The lines of the records that include "duck" should all be copied.

━━━ AVAILABLE DATA ━━━

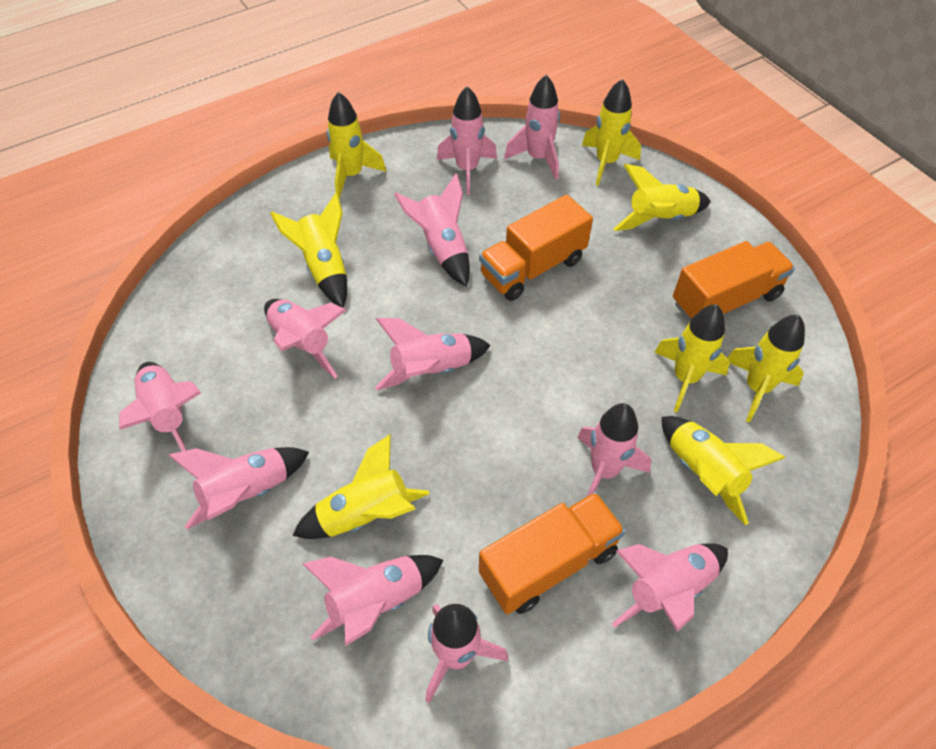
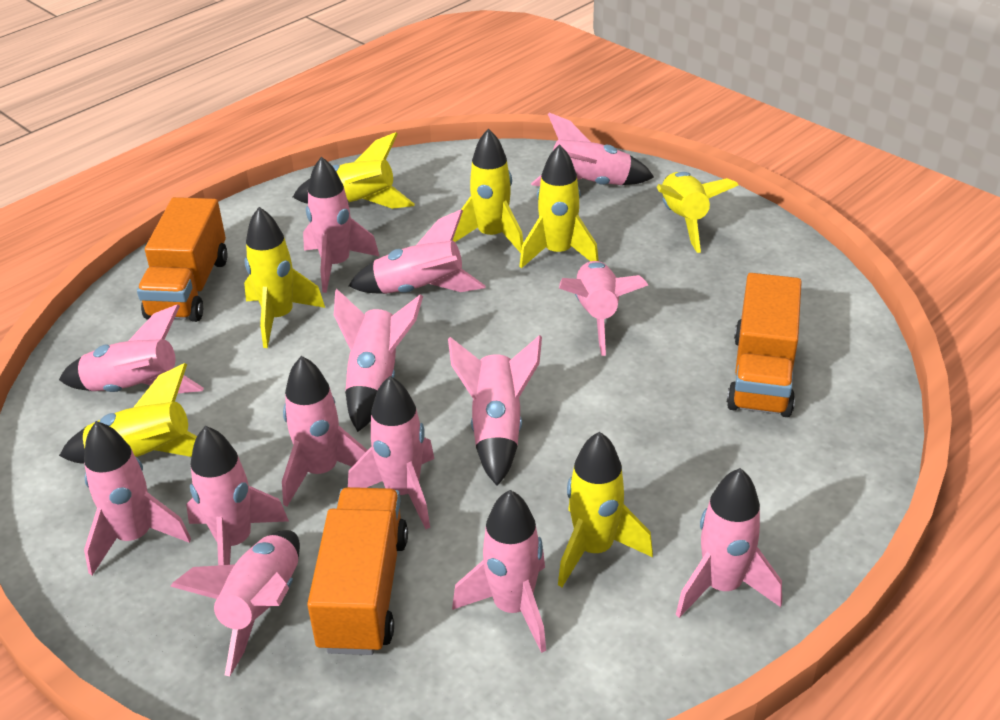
pink rocket: 11 -> 14
yellow rocket: 8 -> 7

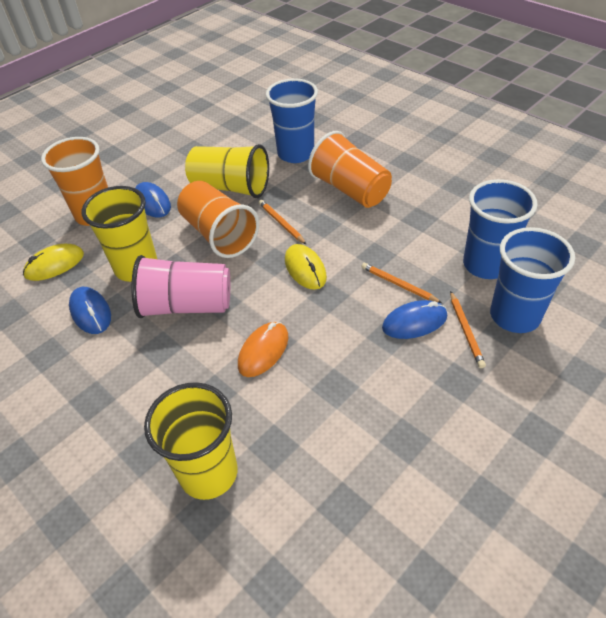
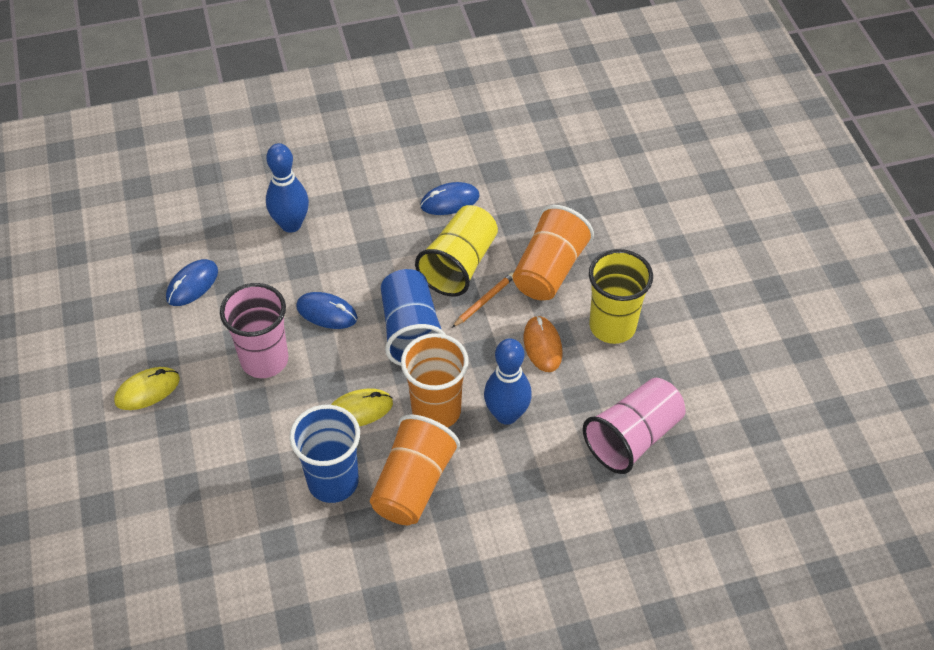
blue bowling pin: 0 -> 2
blue cup: 3 -> 2
orange pencil: 3 -> 1
pink cup: 1 -> 2
yellow cup: 3 -> 2

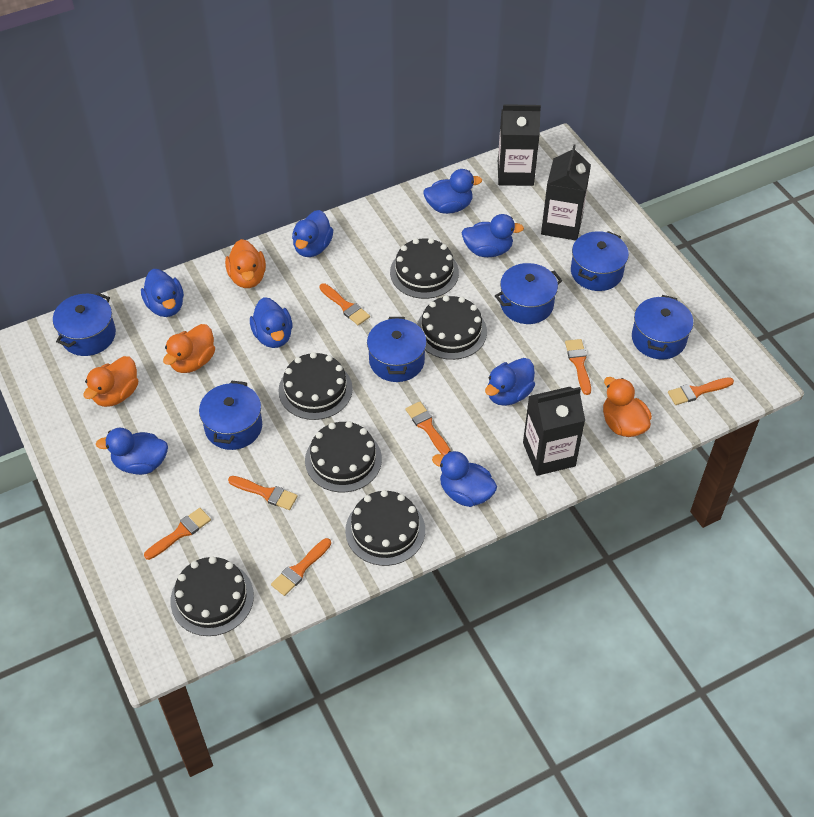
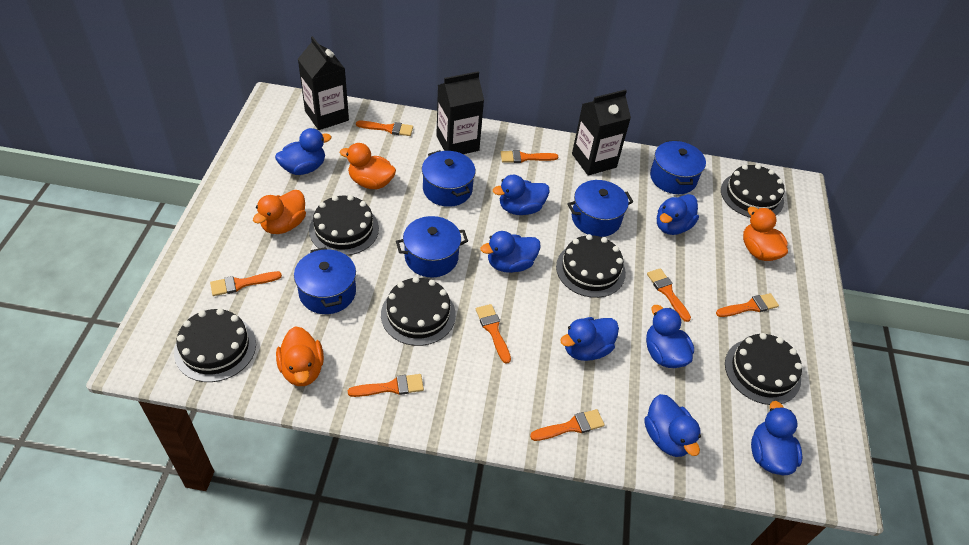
blue pot: 6 -> 5
orange brush: 7 -> 8

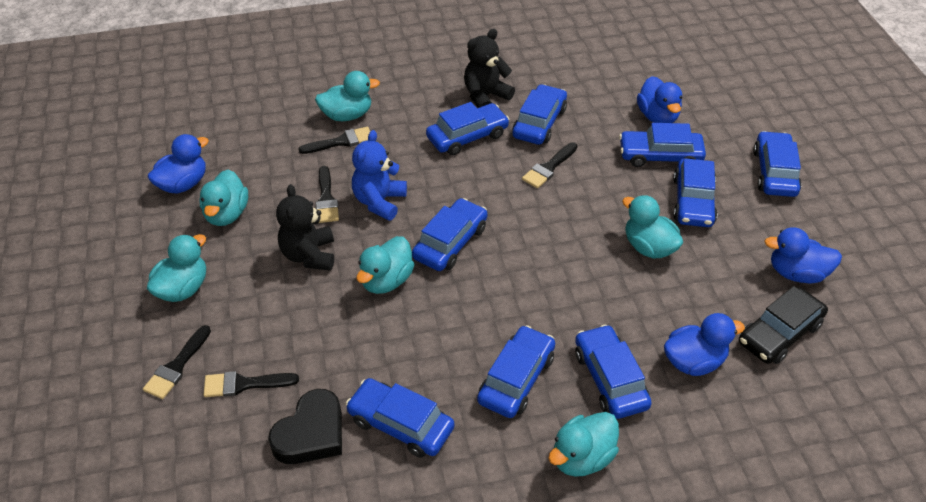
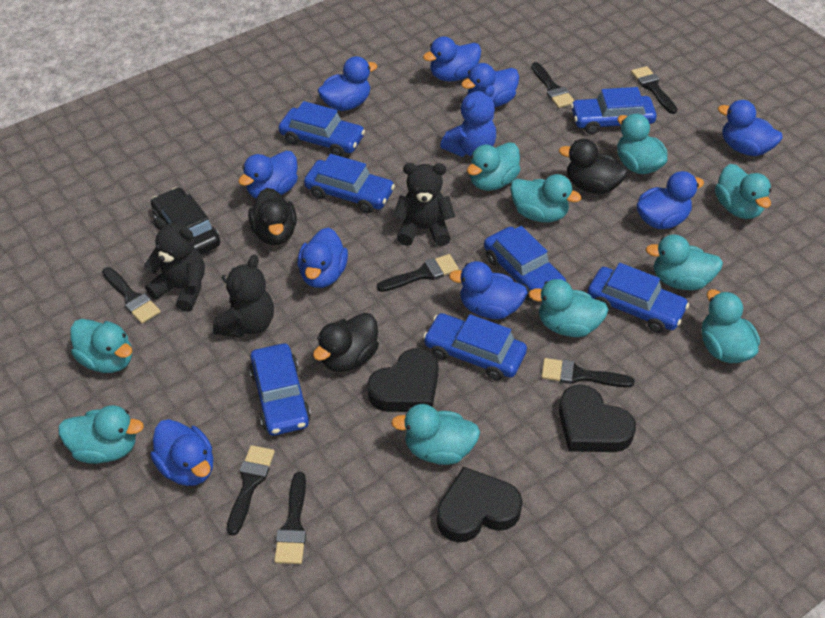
black brush: 5 -> 7
black duck: 0 -> 3
black heart: 1 -> 3
black teddy bear: 2 -> 3
blue car: 9 -> 7
blue duck: 4 -> 9
turquoise duck: 6 -> 10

━━━

### REPLY:
black duck: 0 -> 3
blue duck: 4 -> 9
turquoise duck: 6 -> 10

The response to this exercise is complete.